■ DATA SECTION

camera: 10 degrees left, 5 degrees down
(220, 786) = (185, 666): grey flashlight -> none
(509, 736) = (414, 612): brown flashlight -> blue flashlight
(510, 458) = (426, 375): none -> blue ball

■ EXERCISE PROMPT
Could you transcribe the whole listing above without any edits?

■ EXERCISE SOLUTION
camera: 10 degrees left, 5 degrees down
(220, 786) = (185, 666): grey flashlight -> none
(509, 736) = (414, 612): brown flashlight -> blue flashlight
(510, 458) = (426, 375): none -> blue ball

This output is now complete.